* HOW TO COMPLETE THIS TASK: Print them exactly: the lines from the beginning of the entries below through the line that contains "blue square: (597, 475)", and only those, with the pictures left out.

Shape scene image sequences:
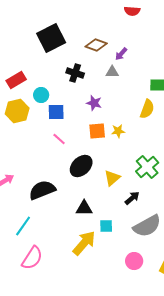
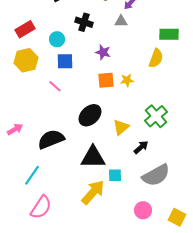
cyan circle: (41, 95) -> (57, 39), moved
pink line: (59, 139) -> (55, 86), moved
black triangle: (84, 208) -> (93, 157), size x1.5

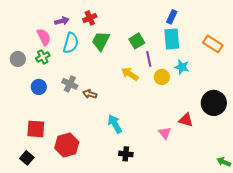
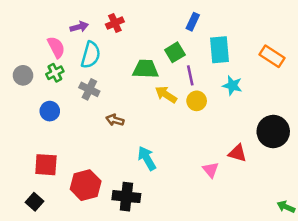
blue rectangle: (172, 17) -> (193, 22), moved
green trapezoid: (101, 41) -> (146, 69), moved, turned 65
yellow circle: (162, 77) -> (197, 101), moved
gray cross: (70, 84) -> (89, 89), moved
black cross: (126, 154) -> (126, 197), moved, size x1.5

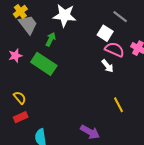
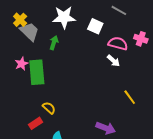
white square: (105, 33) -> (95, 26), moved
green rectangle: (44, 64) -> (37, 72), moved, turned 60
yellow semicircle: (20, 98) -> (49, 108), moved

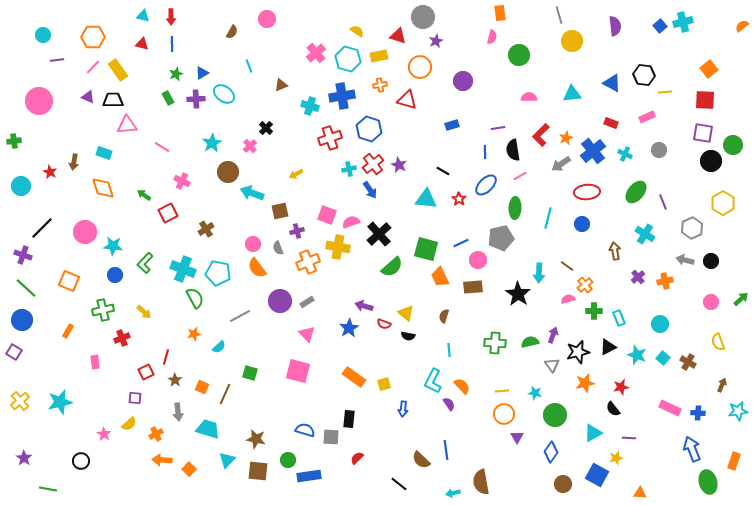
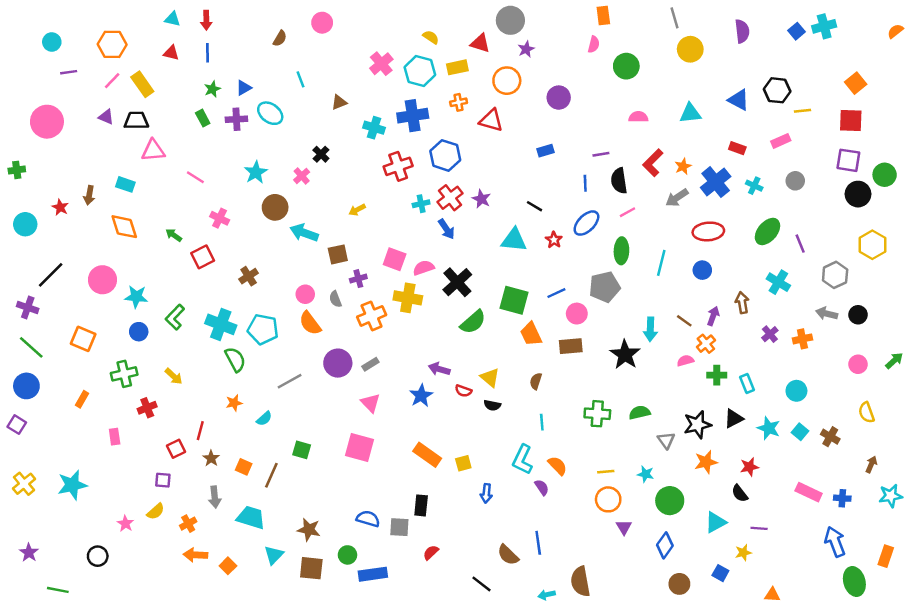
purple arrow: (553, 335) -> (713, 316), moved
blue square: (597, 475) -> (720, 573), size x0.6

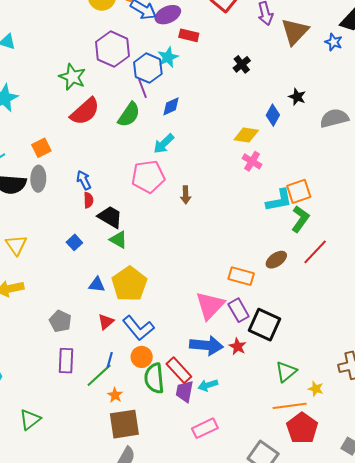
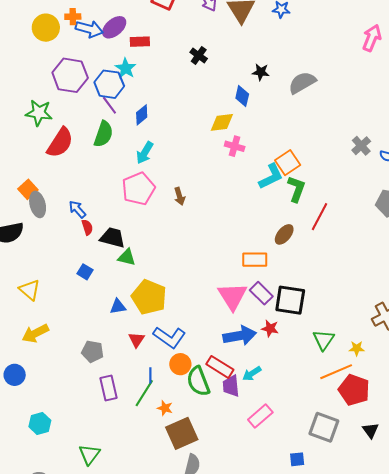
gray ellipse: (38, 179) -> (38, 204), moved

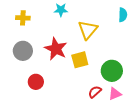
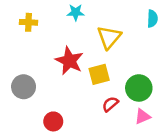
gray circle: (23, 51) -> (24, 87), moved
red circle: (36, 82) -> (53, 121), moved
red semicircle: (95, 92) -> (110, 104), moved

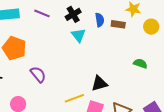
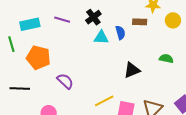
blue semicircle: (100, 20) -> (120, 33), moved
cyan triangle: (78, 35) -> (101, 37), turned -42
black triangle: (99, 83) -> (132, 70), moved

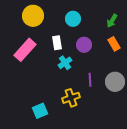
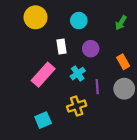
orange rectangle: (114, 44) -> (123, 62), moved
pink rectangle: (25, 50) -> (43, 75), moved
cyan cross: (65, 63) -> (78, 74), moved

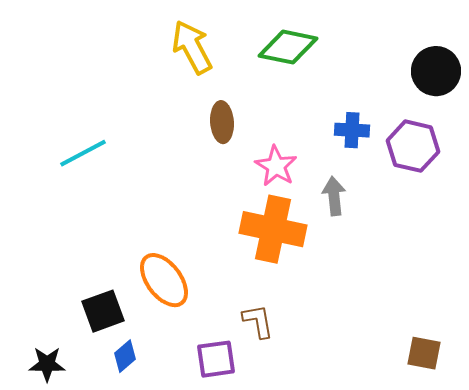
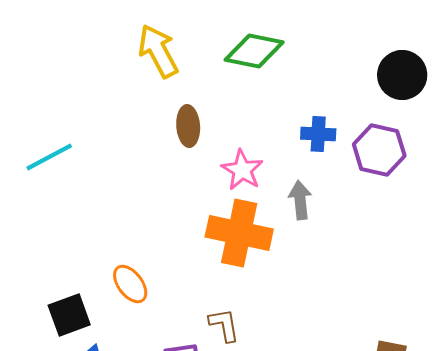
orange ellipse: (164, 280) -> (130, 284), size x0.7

* TASK OUTPUT:
cyan circle: (41, 95) -> (57, 39), moved
pink line: (59, 139) -> (55, 86), moved
black triangle: (84, 208) -> (93, 157), size x1.5

blue rectangle: (172, 17) -> (193, 22), moved
green trapezoid: (101, 41) -> (146, 69), moved, turned 65
yellow circle: (162, 77) -> (197, 101), moved
gray cross: (70, 84) -> (89, 89), moved
black cross: (126, 154) -> (126, 197), moved, size x1.5

white square: (105, 33) -> (95, 26), moved
green rectangle: (44, 64) -> (37, 72), moved, turned 60
yellow semicircle: (20, 98) -> (49, 108), moved

purple arrow: (553, 335) -> (713, 316), moved
blue square: (597, 475) -> (720, 573), size x0.6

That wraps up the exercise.